ACTIVITY: Print exactly and only the lines that run from the one containing "C8: none -> 150uF (plus MOT, minus U1/MCLR)" through the end of the material, please, omitting pictures.

EXERCISE DATA:
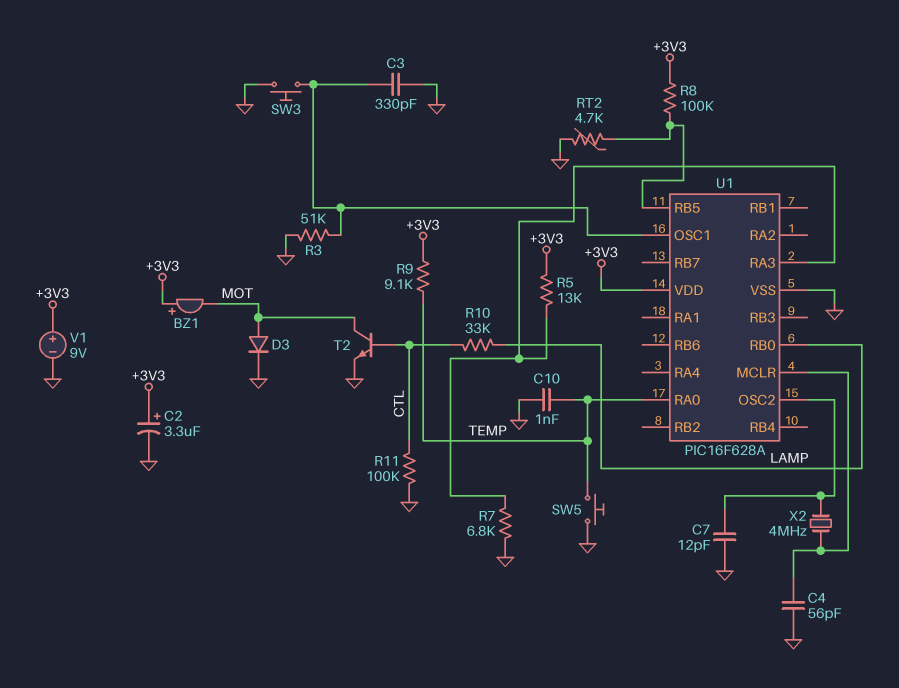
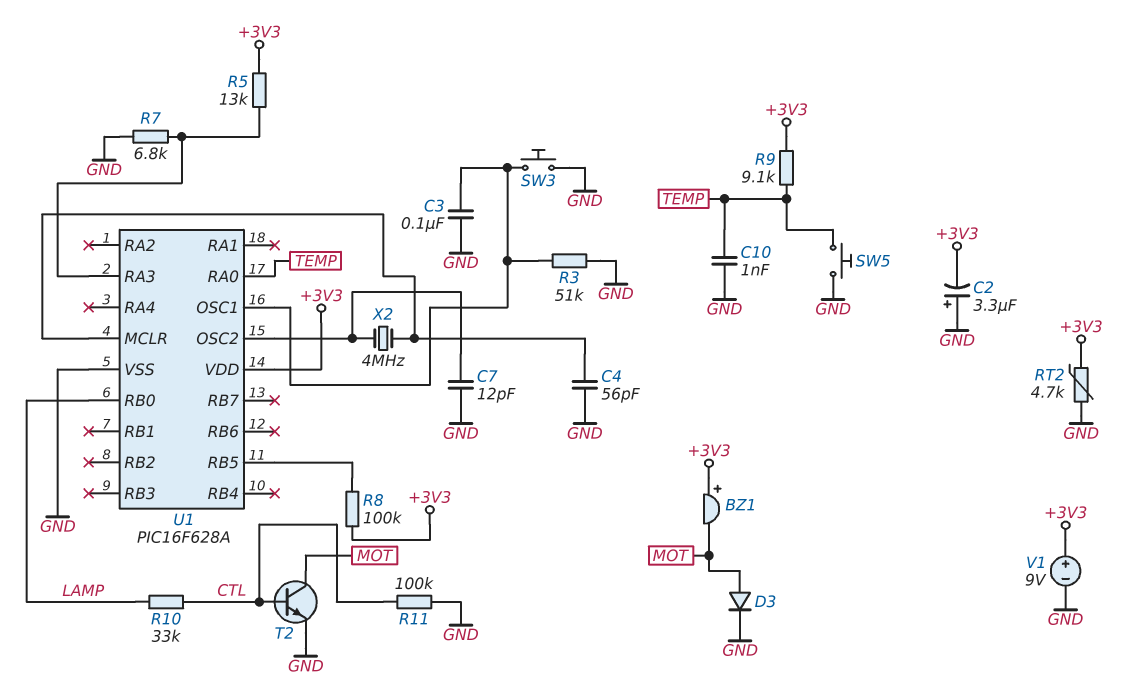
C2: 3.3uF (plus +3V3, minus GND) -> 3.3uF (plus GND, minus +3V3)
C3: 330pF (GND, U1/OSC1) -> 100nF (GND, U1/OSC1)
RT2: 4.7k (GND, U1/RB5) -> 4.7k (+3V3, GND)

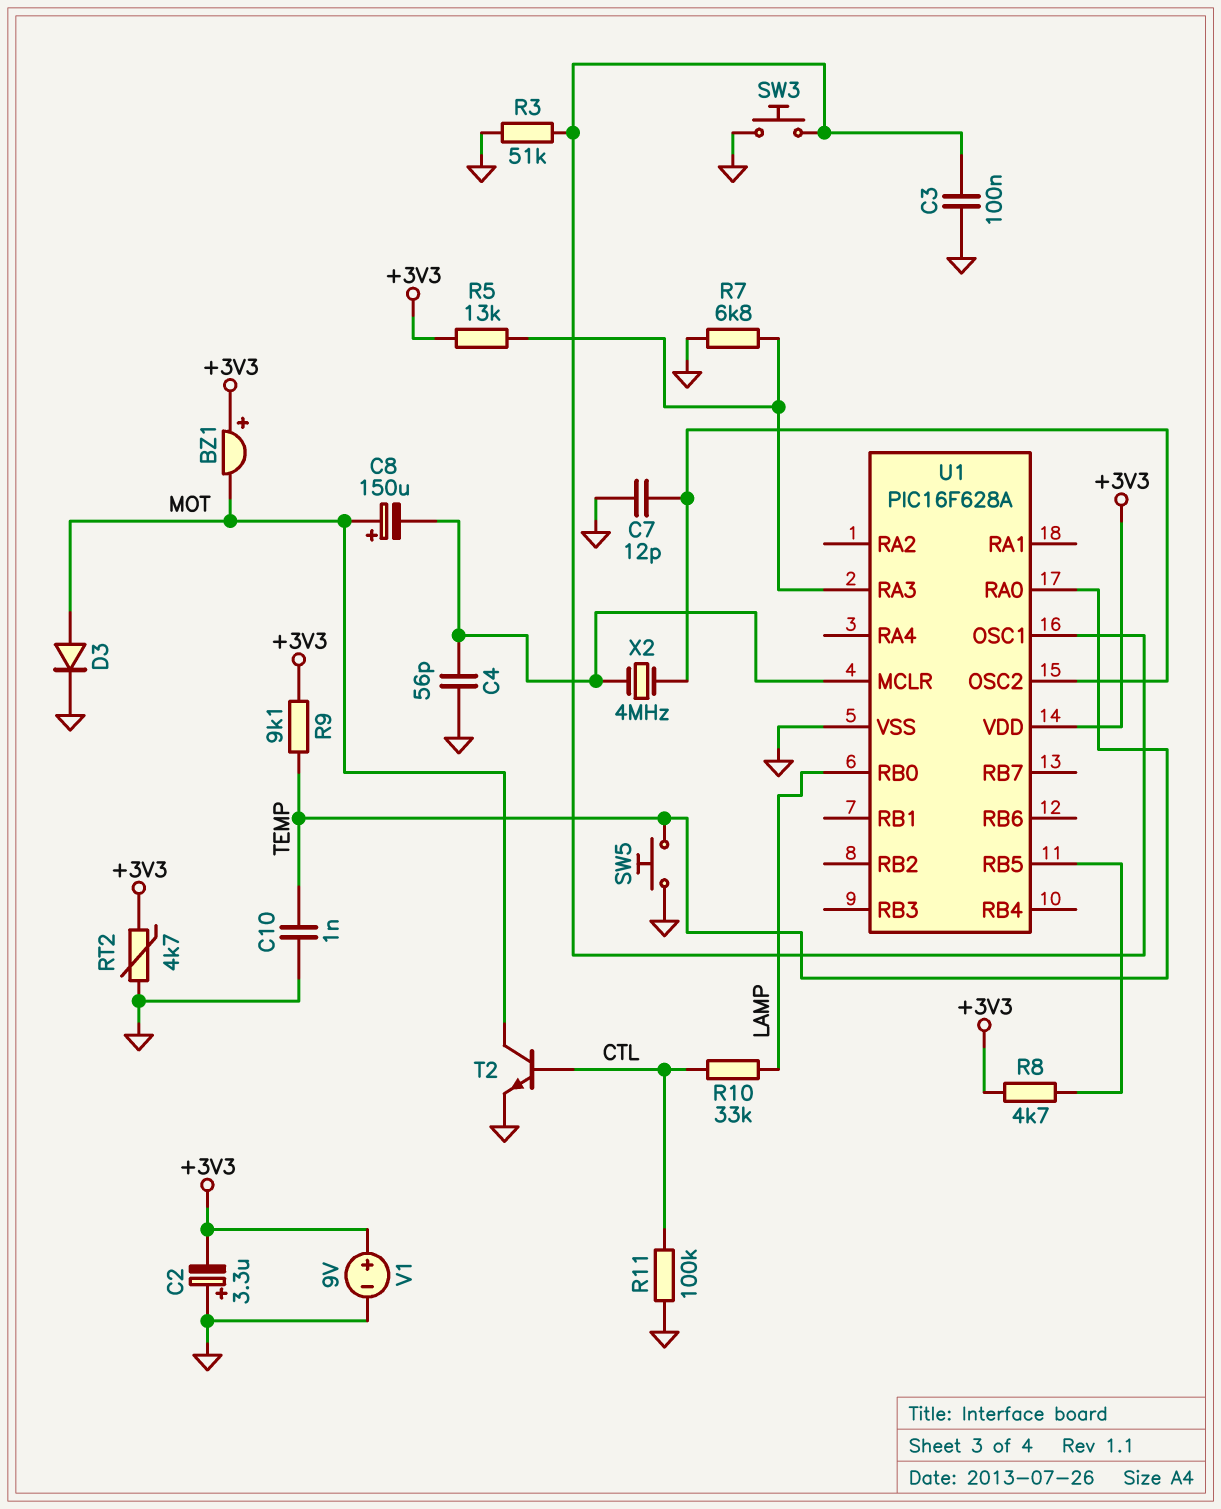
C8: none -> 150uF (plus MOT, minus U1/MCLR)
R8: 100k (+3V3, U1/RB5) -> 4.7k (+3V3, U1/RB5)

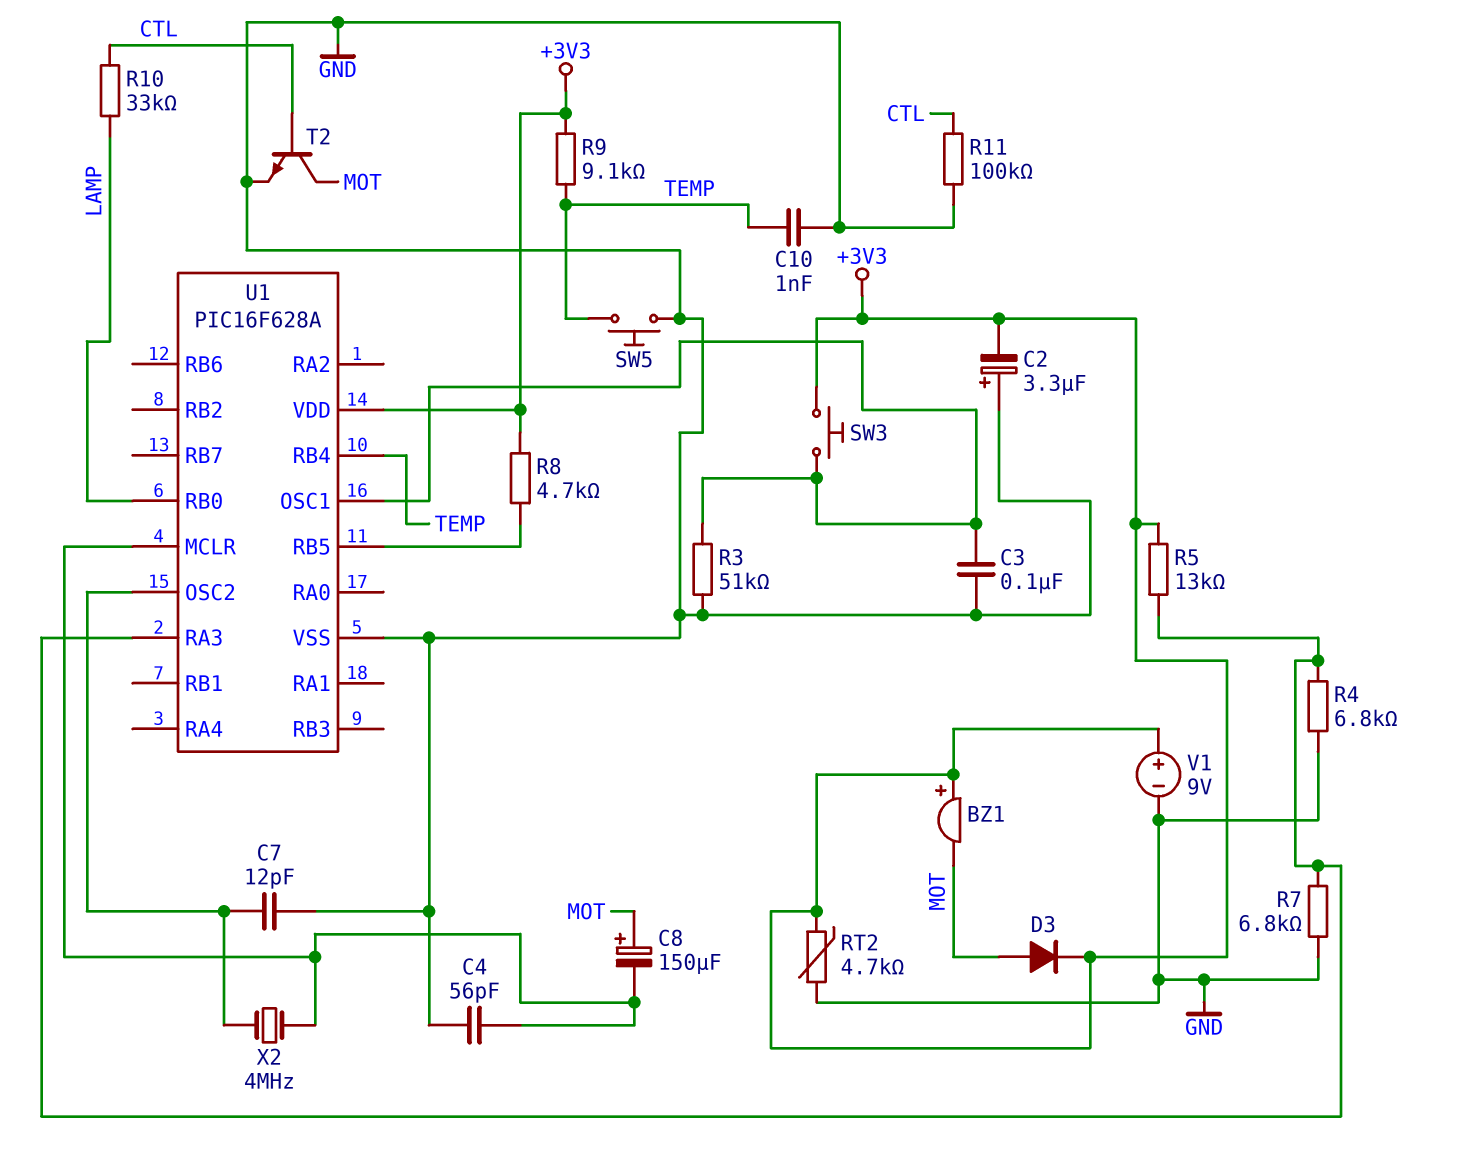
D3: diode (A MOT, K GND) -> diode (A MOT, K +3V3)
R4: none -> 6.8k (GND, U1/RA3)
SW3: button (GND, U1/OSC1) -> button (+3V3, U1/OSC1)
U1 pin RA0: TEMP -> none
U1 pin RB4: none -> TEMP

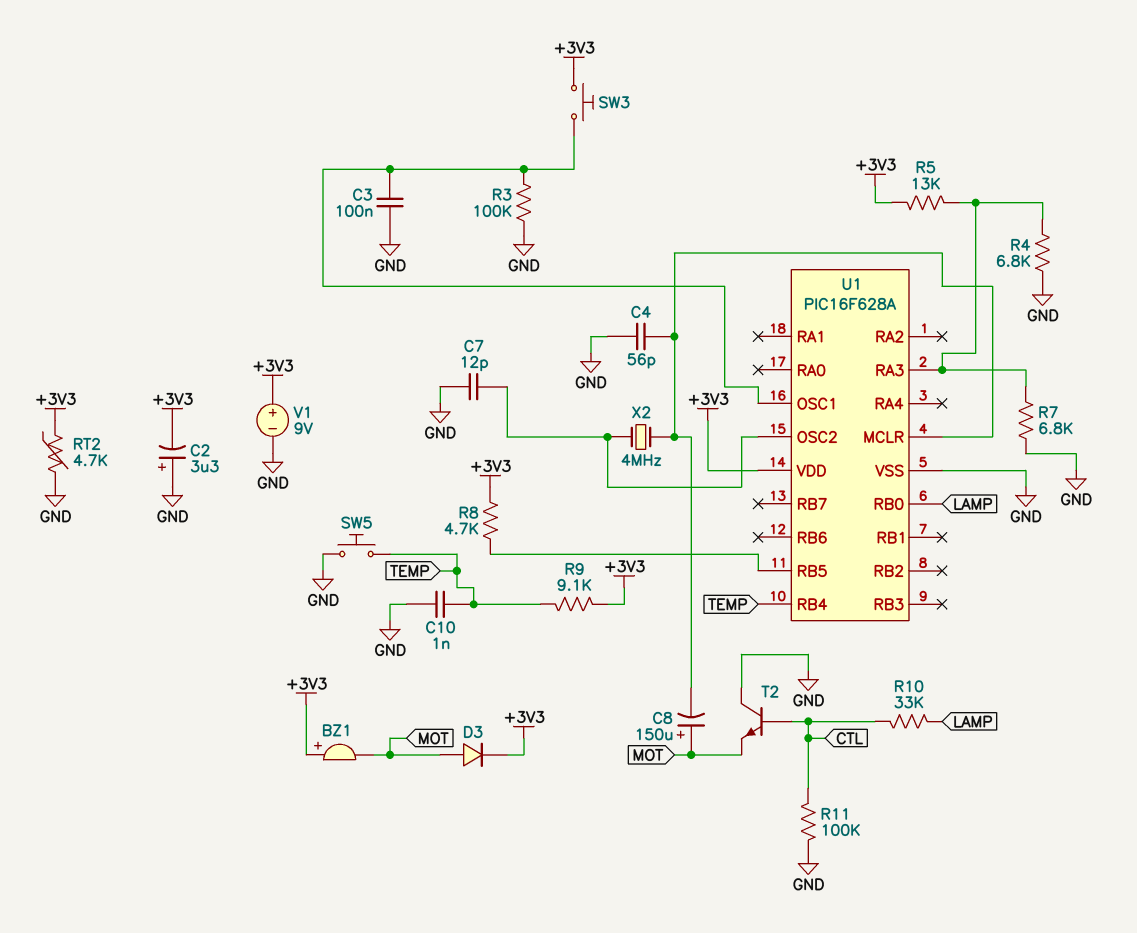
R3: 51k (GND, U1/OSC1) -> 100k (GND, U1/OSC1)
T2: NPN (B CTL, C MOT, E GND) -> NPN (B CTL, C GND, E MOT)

TASK OUTPUT:
C8: none -> 150uF (plus MOT, minus U1/MCLR)
R8: 100k (+3V3, U1/RB5) -> 4.7k (+3V3, U1/RB5)

D3: diode (A MOT, K GND) -> diode (A MOT, K +3V3)
R4: none -> 6.8k (GND, U1/RA3)
SW3: button (GND, U1/OSC1) -> button (+3V3, U1/OSC1)
U1 pin RA0: TEMP -> none
U1 pin RB4: none -> TEMP

R3: 51k (GND, U1/OSC1) -> 100k (GND, U1/OSC1)
T2: NPN (B CTL, C MOT, E GND) -> NPN (B CTL, C GND, E MOT)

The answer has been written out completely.